▸ **Exercise details**
Keep images out and repeat all data exactly.

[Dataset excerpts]
__________

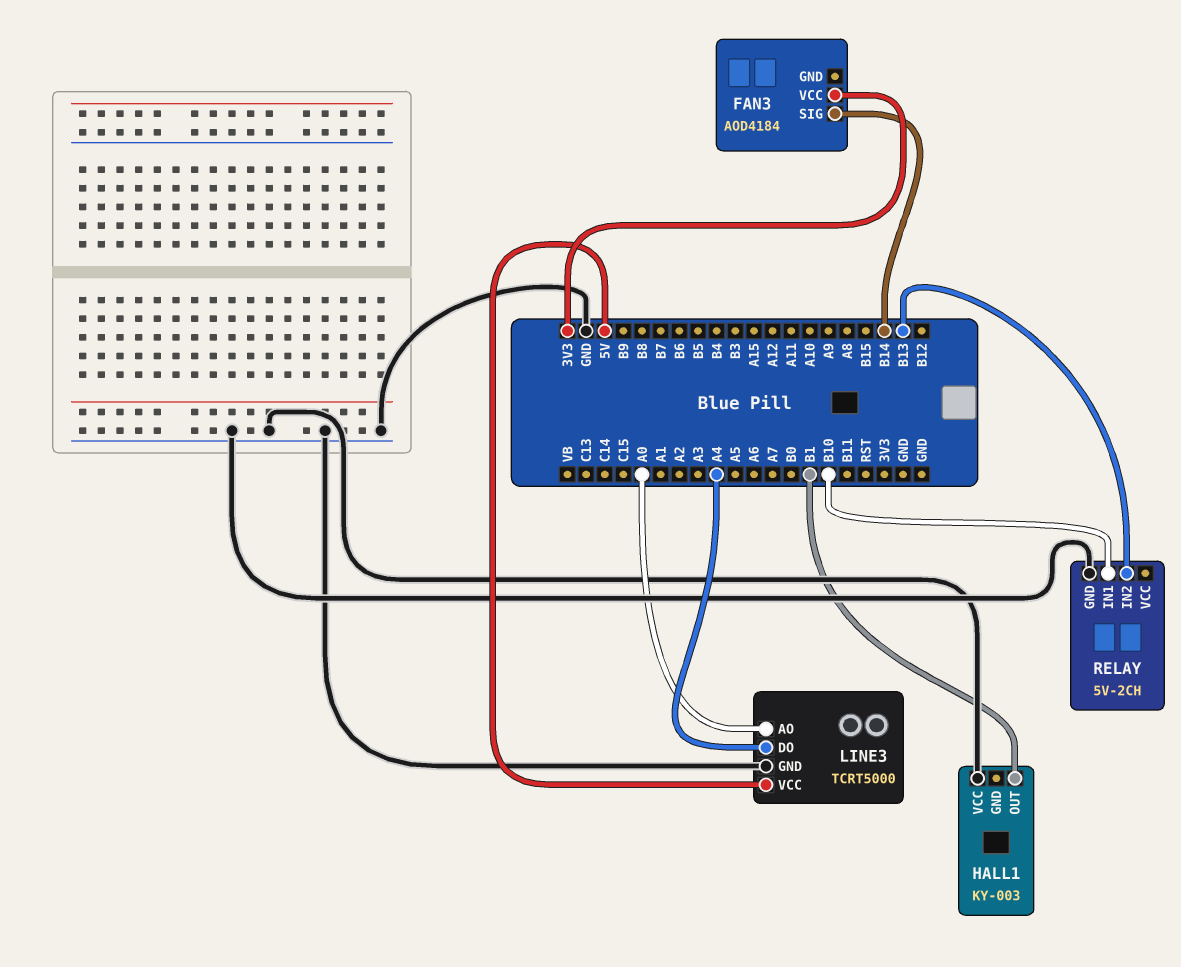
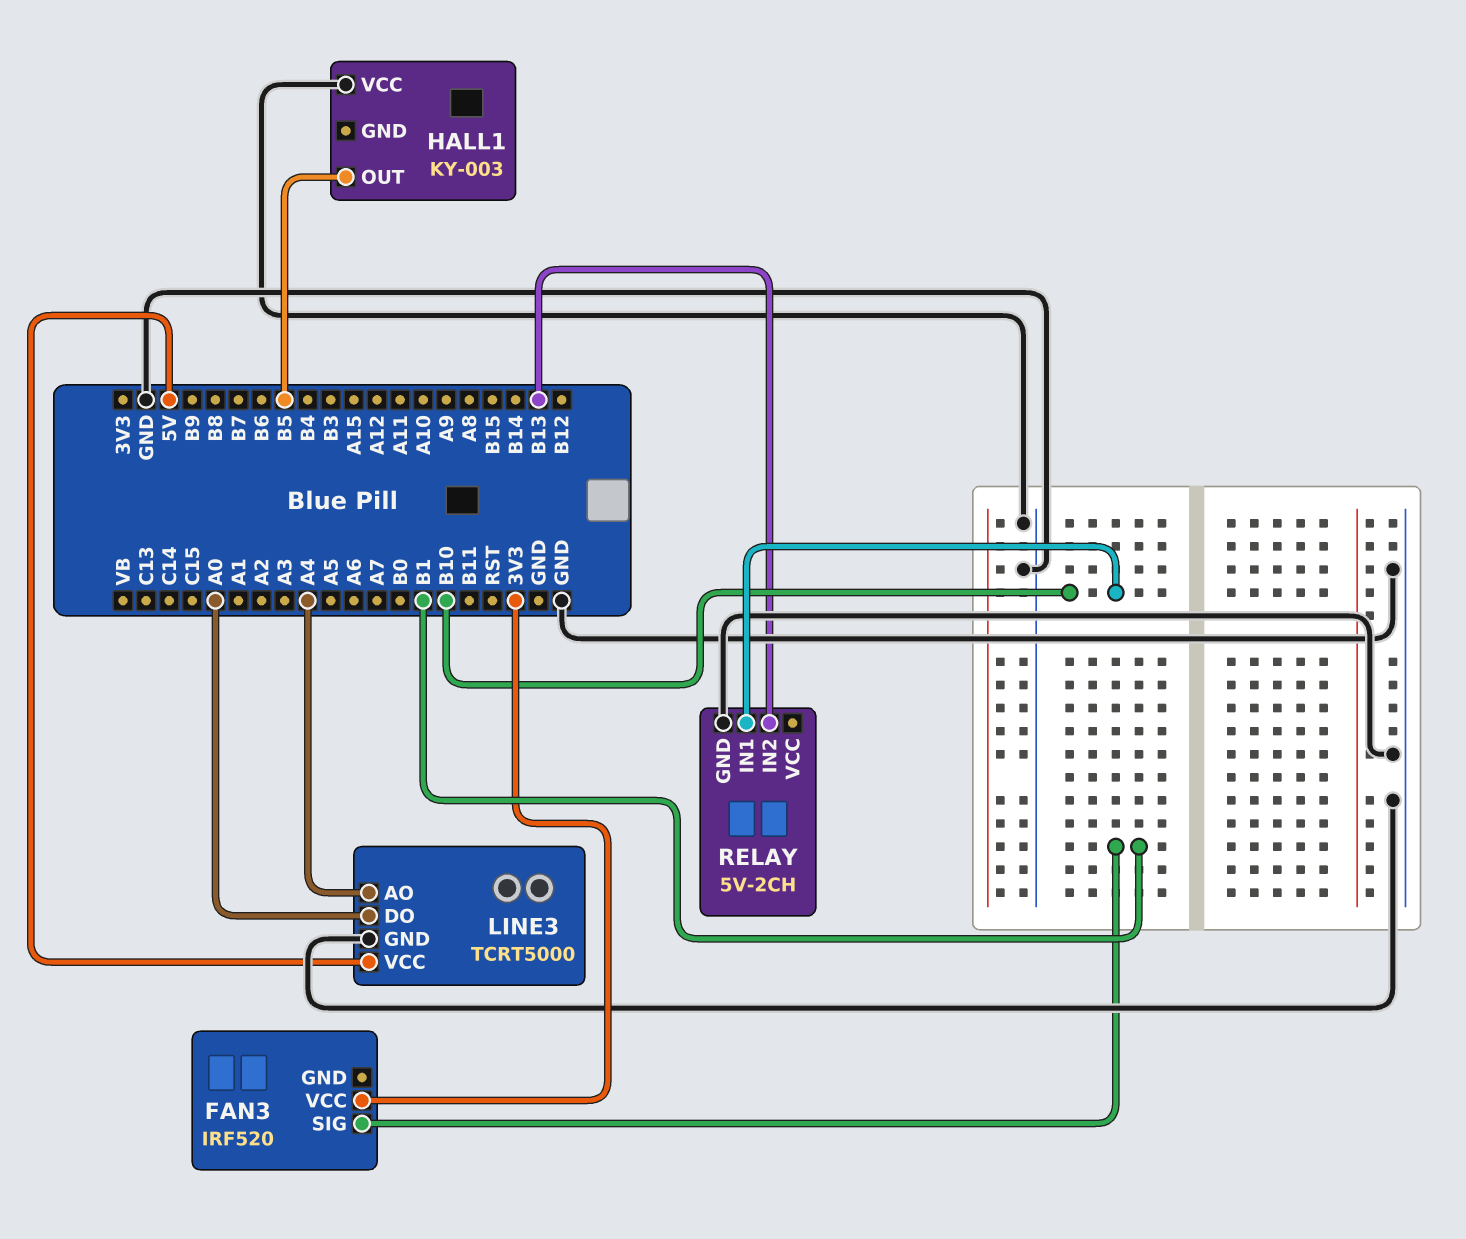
FAN3: AOD4184 -> IRF520
FAN3 pin SIG: B14 -> B1
HALL1 pin OUT: B1 -> B5
LINE3 pin AO: A0 -> A4
LINE3 pin DO: A4 -> A0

__________

▸ **Problem solution**
FAN3: AOD4184 -> IRF520
FAN3 pin SIG: B14 -> B1
HALL1 pin OUT: B1 -> B5
LINE3 pin AO: A0 -> A4
LINE3 pin DO: A4 -> A0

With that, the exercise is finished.